• _EXERCISE_:
Copy out each line of the entries below in which the string "boat" appears.

• _INFORMATION PROVIDED_:

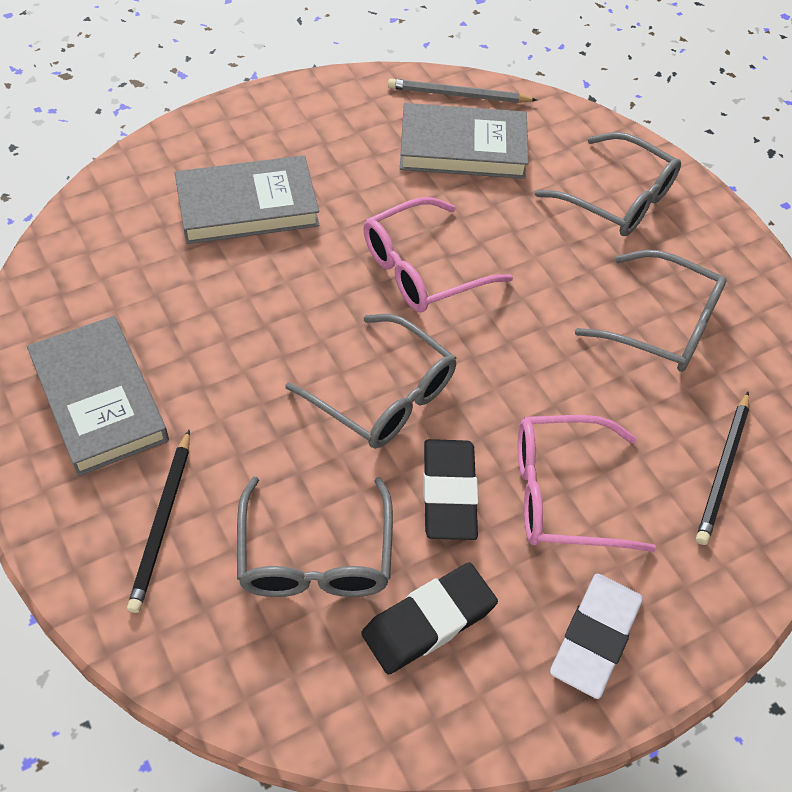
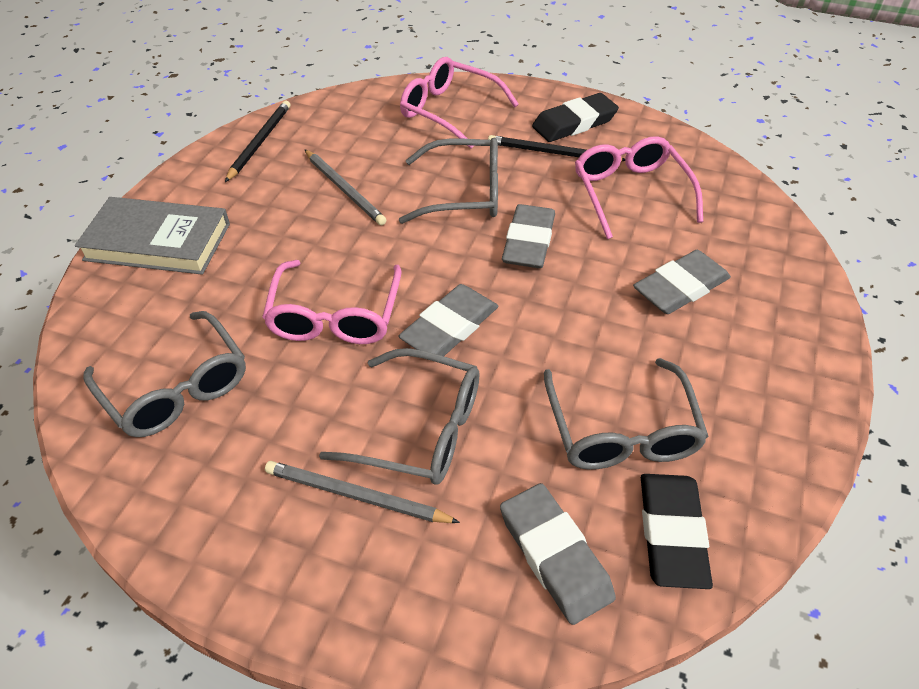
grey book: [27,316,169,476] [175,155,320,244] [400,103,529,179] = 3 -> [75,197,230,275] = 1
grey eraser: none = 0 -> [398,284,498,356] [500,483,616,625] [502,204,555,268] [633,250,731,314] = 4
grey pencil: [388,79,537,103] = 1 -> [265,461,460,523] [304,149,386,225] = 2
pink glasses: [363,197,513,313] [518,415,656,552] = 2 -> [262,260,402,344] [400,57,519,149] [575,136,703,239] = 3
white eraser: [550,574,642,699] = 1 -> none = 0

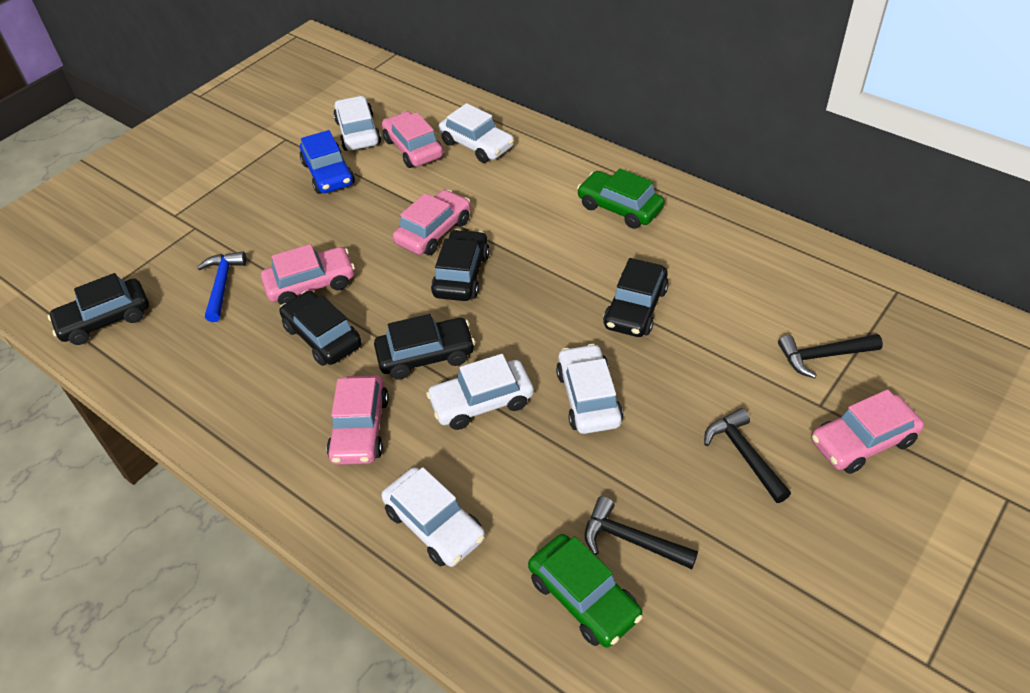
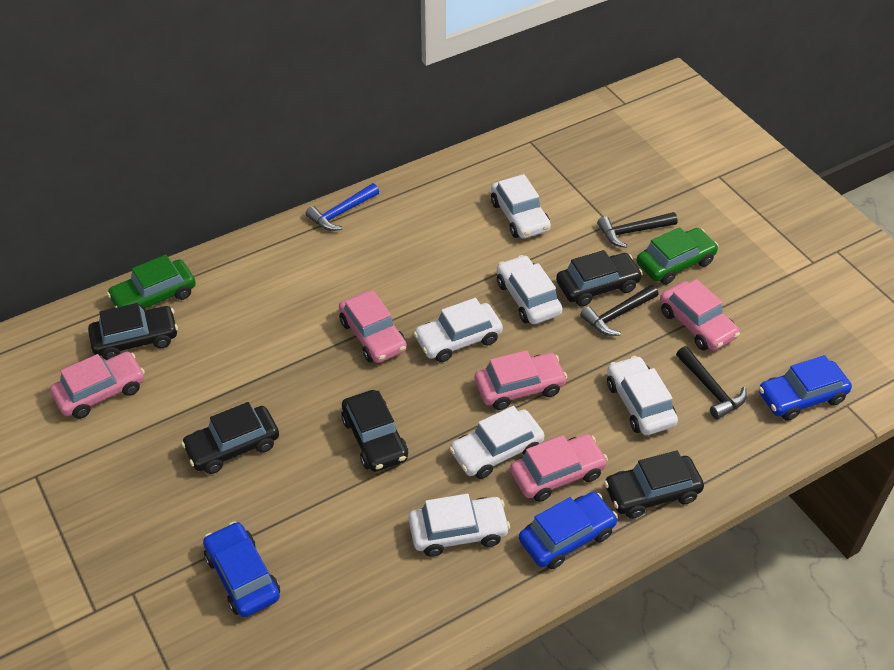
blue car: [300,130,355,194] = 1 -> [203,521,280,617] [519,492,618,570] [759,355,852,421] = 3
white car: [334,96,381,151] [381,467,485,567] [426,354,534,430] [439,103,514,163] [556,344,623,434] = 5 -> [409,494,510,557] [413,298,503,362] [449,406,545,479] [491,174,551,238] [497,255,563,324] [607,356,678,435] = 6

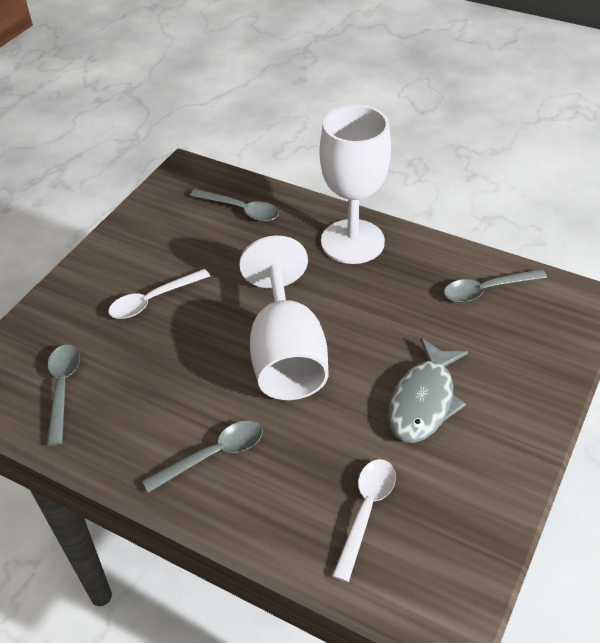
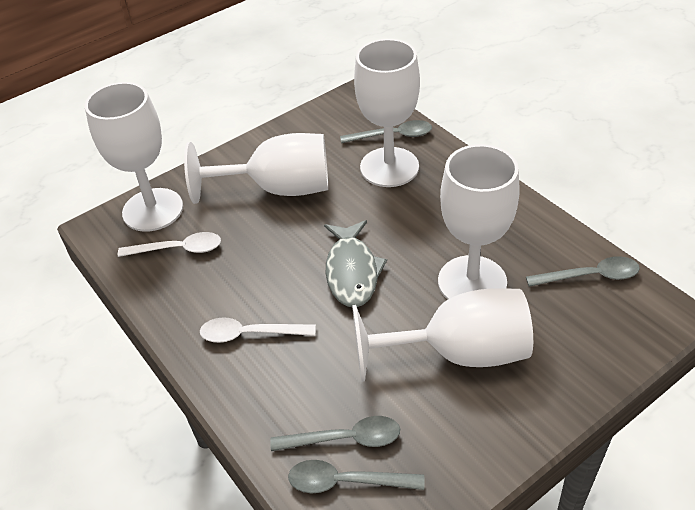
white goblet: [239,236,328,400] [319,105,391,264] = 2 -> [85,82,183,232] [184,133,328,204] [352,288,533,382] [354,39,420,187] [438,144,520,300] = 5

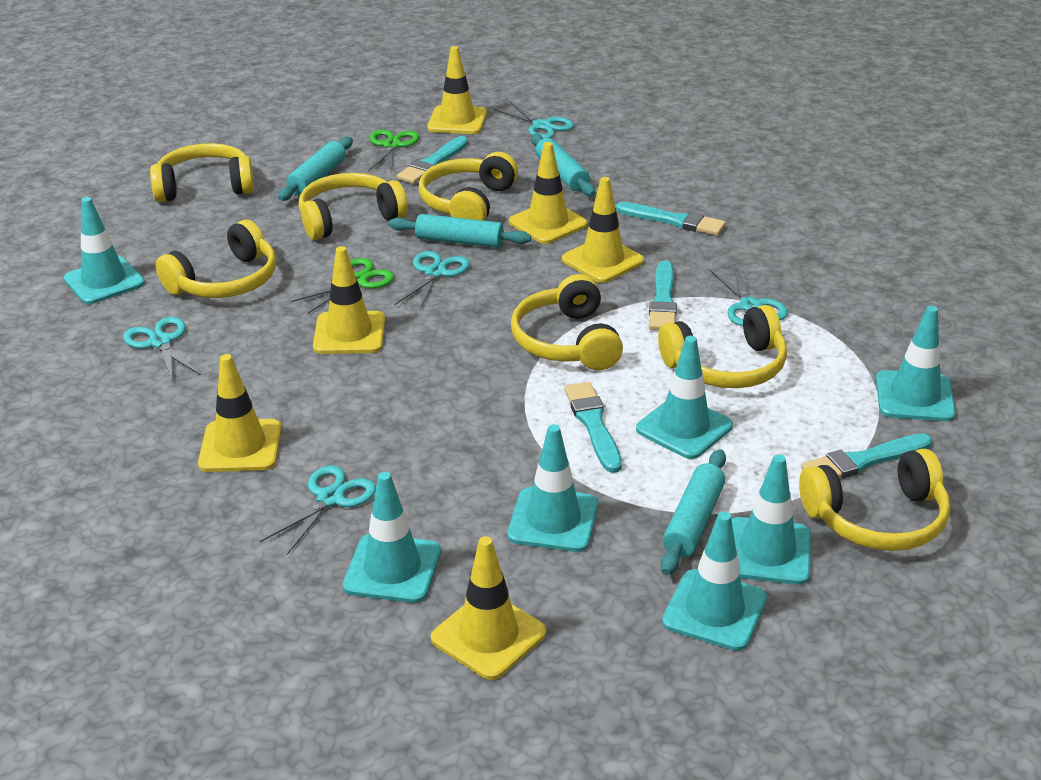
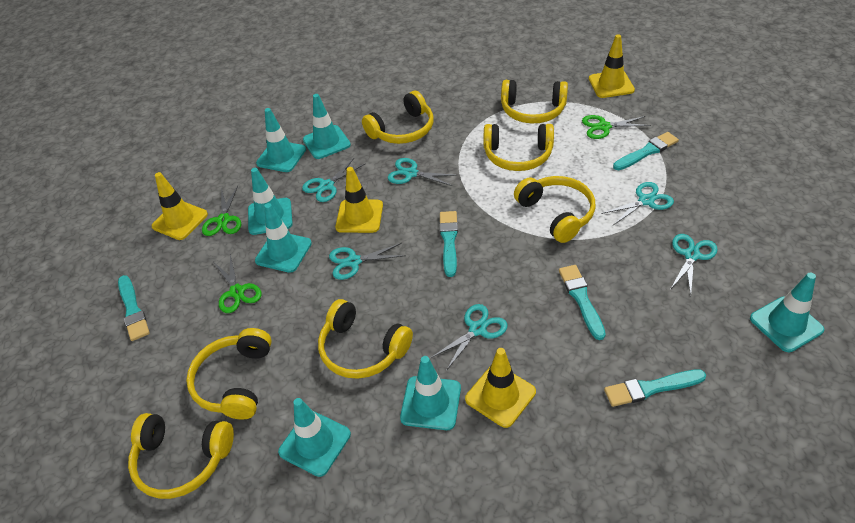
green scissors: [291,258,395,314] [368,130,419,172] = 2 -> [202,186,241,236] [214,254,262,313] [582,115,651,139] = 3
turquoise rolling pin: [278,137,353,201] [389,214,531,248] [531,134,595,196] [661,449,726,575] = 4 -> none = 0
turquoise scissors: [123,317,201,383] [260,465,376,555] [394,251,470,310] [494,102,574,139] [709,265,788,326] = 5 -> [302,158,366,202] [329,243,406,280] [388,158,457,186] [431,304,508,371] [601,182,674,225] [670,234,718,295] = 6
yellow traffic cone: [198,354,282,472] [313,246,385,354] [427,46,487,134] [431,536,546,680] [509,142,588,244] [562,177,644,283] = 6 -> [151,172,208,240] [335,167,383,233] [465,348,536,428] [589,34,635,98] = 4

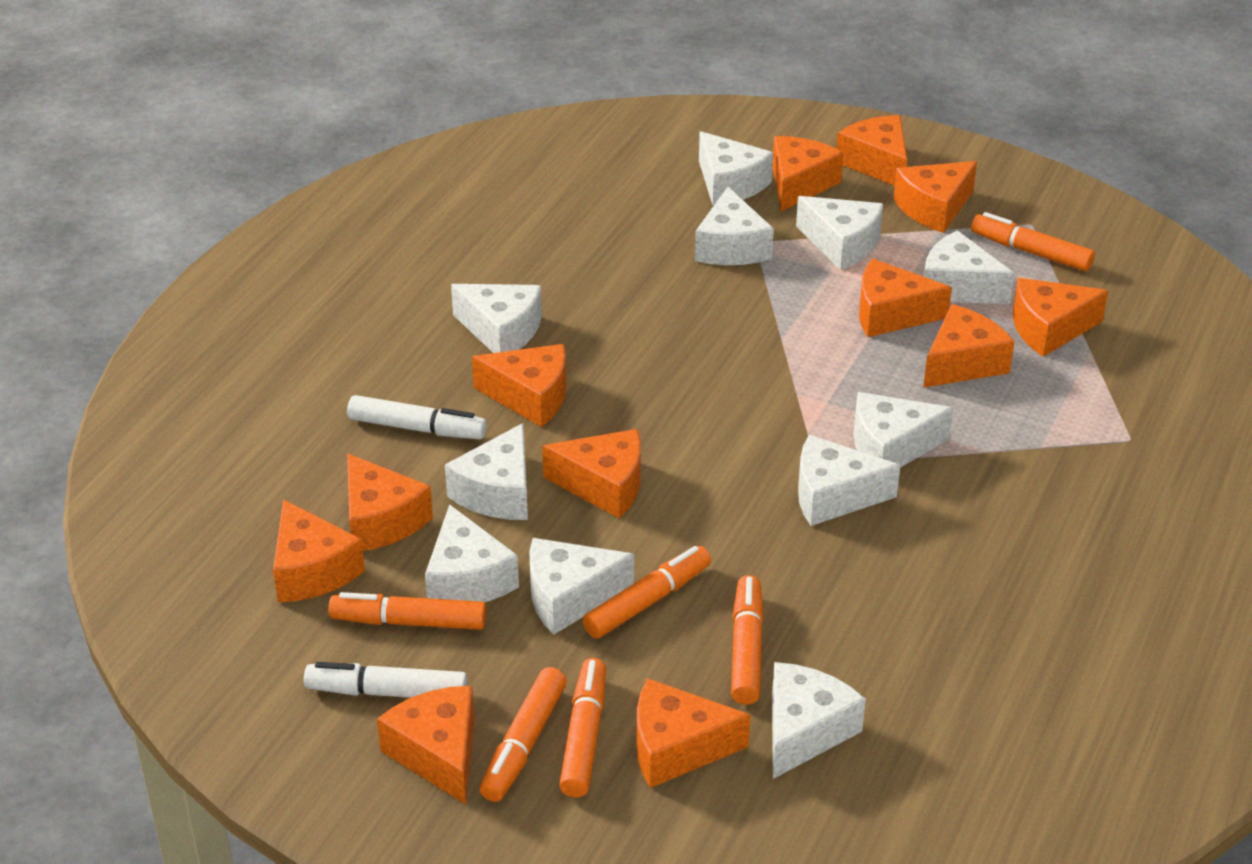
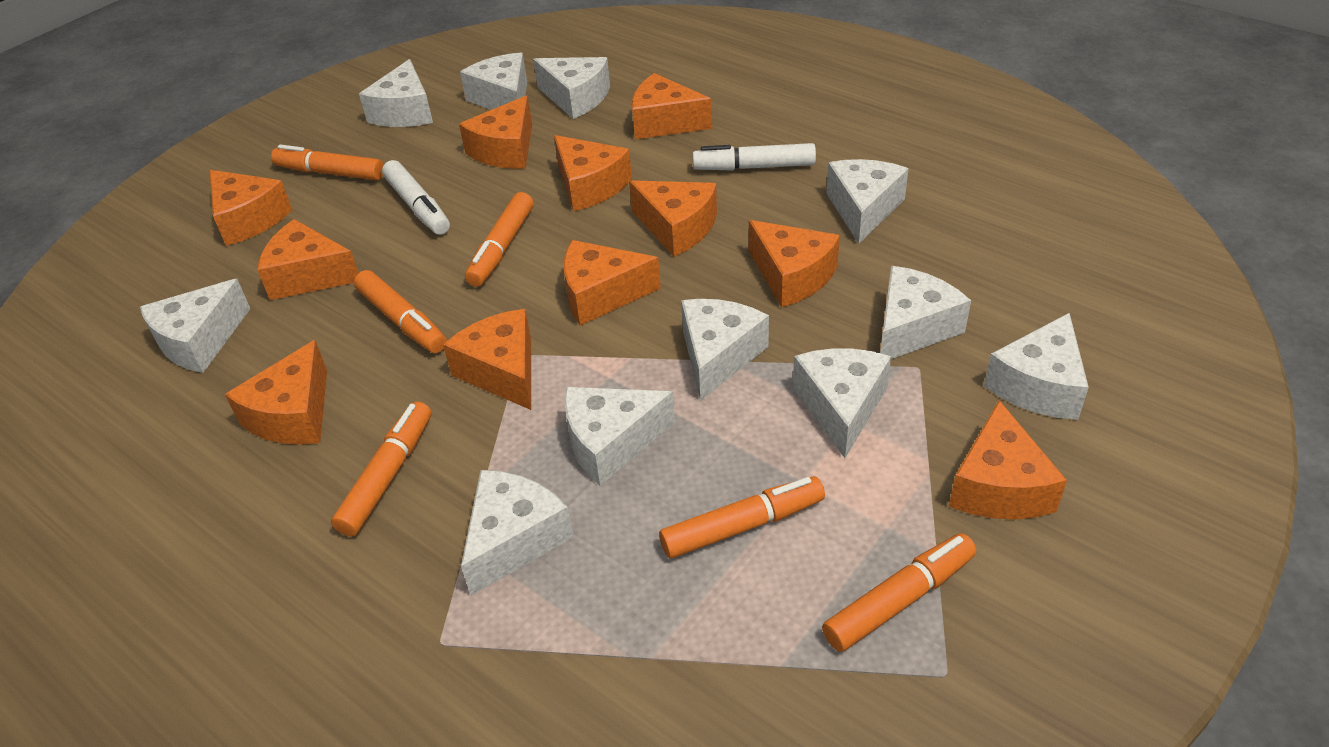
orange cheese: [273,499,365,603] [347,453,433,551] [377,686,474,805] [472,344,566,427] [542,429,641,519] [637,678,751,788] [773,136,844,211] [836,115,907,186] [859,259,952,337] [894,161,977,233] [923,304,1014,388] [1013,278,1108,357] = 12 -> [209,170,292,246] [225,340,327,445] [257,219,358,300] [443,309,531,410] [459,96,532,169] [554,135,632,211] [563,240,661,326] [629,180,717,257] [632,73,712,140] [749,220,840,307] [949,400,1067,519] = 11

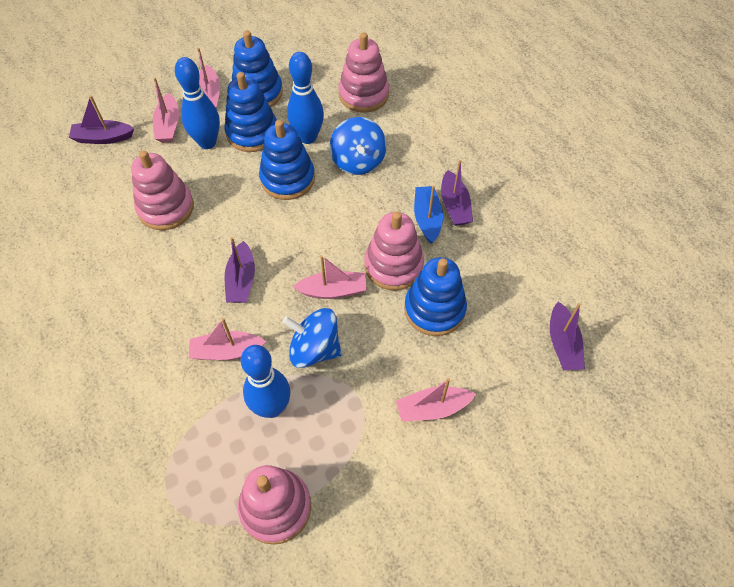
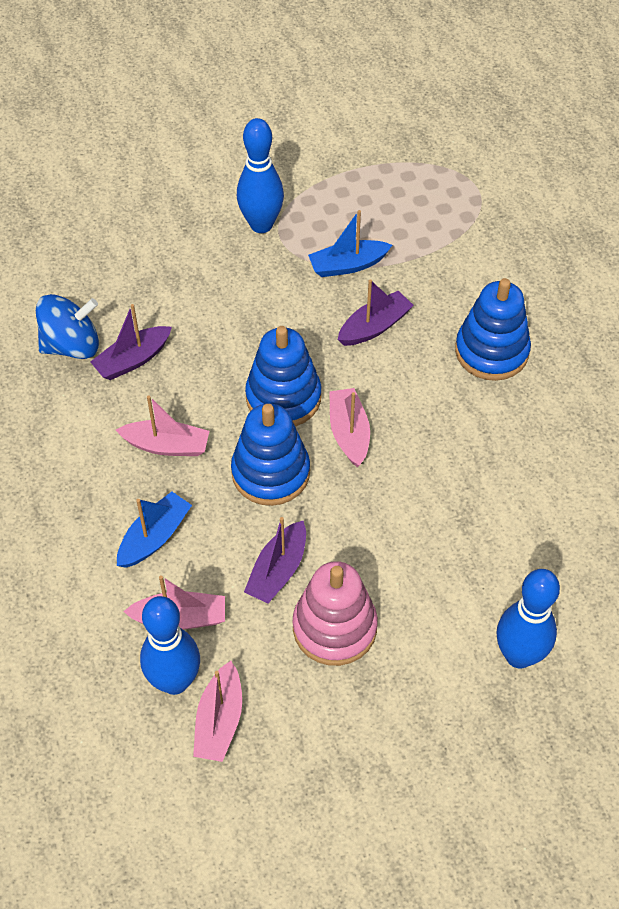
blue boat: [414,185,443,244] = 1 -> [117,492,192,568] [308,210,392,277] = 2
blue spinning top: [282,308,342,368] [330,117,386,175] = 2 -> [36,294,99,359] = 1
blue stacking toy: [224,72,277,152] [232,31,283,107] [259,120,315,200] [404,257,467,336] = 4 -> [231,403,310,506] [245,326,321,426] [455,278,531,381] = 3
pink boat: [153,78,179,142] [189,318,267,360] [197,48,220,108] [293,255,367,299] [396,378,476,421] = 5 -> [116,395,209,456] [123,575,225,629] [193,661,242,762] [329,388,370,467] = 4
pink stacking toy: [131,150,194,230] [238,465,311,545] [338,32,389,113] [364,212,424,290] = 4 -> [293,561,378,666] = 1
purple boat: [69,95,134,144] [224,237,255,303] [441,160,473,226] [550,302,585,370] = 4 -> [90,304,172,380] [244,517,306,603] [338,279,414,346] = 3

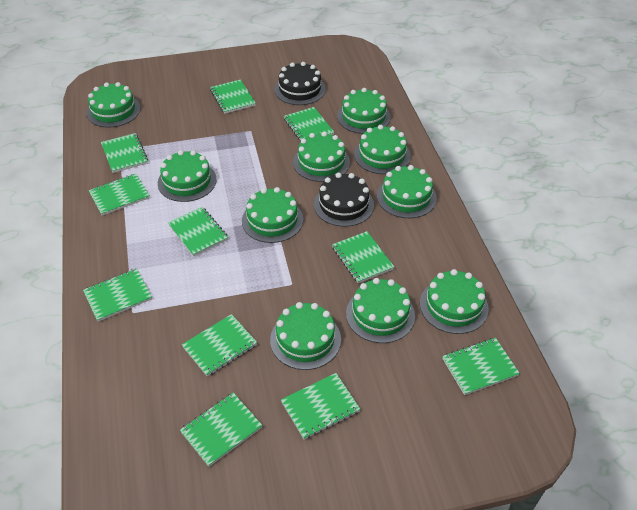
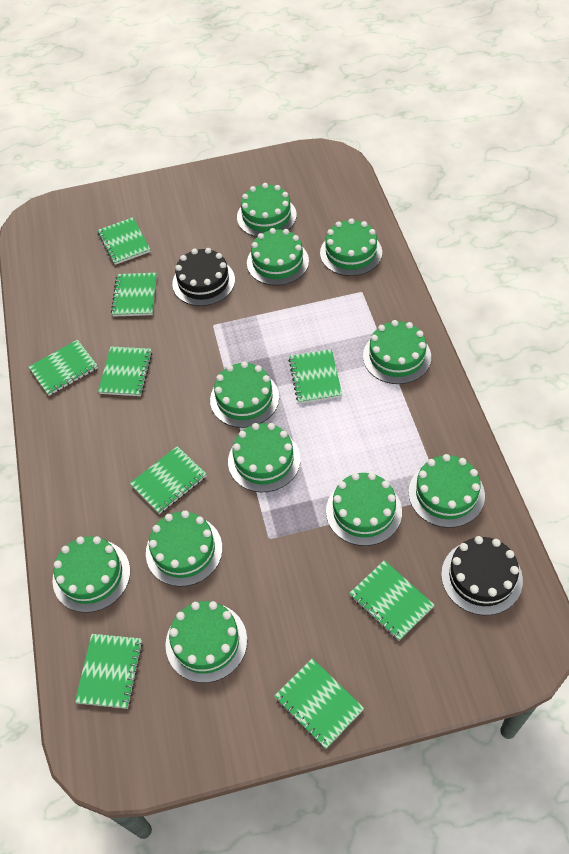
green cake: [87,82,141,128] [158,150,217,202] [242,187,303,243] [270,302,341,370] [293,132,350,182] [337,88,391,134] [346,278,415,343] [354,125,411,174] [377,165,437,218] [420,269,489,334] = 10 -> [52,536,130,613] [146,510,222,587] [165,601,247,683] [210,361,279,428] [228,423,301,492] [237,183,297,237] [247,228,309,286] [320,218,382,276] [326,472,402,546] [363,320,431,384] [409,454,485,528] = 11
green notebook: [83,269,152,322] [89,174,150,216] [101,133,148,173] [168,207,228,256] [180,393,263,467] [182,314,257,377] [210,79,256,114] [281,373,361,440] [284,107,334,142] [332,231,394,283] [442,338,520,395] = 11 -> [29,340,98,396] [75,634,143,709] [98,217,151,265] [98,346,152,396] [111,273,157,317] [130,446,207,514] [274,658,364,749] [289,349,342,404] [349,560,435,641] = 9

• _TASK OUTPUT_:
blue boat: [414,185,443,244] = 1 -> [117,492,192,568] [308,210,392,277] = 2
pink boat: [153,78,179,142] [189,318,267,360] [197,48,220,108] [293,255,367,299] [396,378,476,421] = 5 -> [116,395,209,456] [123,575,225,629] [193,661,242,762] [329,388,370,467] = 4
purple boat: [69,95,134,144] [224,237,255,303] [441,160,473,226] [550,302,585,370] = 4 -> [90,304,172,380] [244,517,306,603] [338,279,414,346] = 3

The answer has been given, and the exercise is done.